**GOAL OF THE EXERCISE:** Please find the lines in the entries below that contain the word "Internal", and copy each one.

======== PROVIDED MATERIAL ========

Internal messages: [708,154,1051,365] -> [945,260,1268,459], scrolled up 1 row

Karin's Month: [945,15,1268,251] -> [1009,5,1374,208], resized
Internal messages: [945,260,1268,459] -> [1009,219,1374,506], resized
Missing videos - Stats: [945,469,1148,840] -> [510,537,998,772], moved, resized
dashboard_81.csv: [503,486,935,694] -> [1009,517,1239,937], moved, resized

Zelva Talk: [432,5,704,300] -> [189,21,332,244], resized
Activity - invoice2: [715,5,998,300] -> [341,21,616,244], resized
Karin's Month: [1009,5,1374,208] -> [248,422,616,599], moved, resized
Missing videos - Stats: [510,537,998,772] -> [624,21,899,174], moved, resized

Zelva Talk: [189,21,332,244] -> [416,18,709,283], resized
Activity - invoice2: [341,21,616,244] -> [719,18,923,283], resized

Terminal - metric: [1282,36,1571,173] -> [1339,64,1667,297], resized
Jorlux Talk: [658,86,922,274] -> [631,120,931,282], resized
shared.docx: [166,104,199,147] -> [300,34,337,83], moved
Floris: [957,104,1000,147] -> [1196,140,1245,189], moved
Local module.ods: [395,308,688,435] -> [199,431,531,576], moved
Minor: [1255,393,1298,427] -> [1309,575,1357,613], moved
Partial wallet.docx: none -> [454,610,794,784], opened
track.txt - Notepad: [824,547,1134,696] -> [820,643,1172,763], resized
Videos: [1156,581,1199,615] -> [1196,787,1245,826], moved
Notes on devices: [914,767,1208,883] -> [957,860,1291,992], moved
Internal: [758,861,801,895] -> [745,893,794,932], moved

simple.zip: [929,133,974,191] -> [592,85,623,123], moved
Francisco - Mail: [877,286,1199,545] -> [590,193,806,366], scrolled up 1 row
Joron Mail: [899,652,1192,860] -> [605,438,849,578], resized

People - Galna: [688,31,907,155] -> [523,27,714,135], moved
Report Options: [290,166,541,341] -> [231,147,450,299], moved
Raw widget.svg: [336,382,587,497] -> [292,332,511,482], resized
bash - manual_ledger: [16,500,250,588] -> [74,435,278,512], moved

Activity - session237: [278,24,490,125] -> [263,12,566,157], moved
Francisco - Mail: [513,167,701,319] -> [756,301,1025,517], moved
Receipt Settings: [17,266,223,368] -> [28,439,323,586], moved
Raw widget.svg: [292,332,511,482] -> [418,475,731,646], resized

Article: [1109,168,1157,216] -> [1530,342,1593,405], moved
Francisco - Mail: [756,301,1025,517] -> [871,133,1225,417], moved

========

**RESPONSE:**
Internal messages: [708,154,1051,365] -> [945,260,1268,459], scrolled up 1 row
Internal messages: [945,260,1268,459] -> [1009,219,1374,506], resized
Internal: [758,861,801,895] -> [745,893,794,932], moved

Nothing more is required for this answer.